**To do:**
Print the rows from the line with "blue ellipse: moved 5 px left, 4 px down" to the line with "gray circle: moved 10 px right, 6 px down", copying each of them without any change.

**Data lines:**
•••••
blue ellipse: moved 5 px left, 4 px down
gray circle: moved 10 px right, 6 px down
•••••
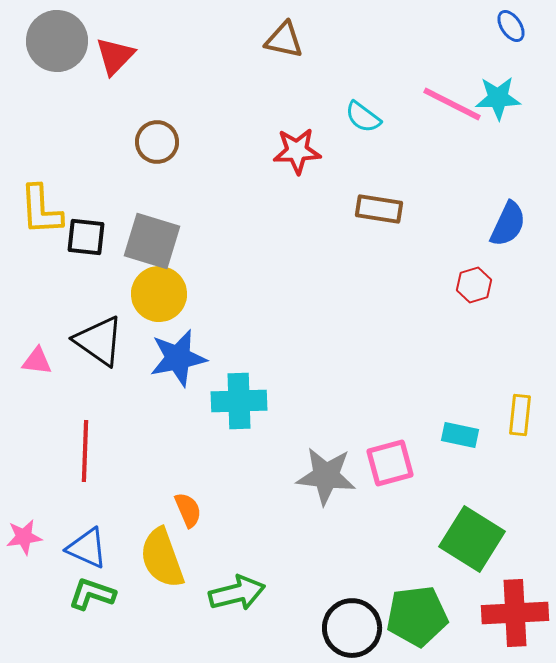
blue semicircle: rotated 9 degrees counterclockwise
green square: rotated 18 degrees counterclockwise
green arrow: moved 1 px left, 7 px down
•••••
**Answer for this exercise:**
blue ellipse: moved 5 px left, 4 px down
gray circle: moved 10 px right, 6 px down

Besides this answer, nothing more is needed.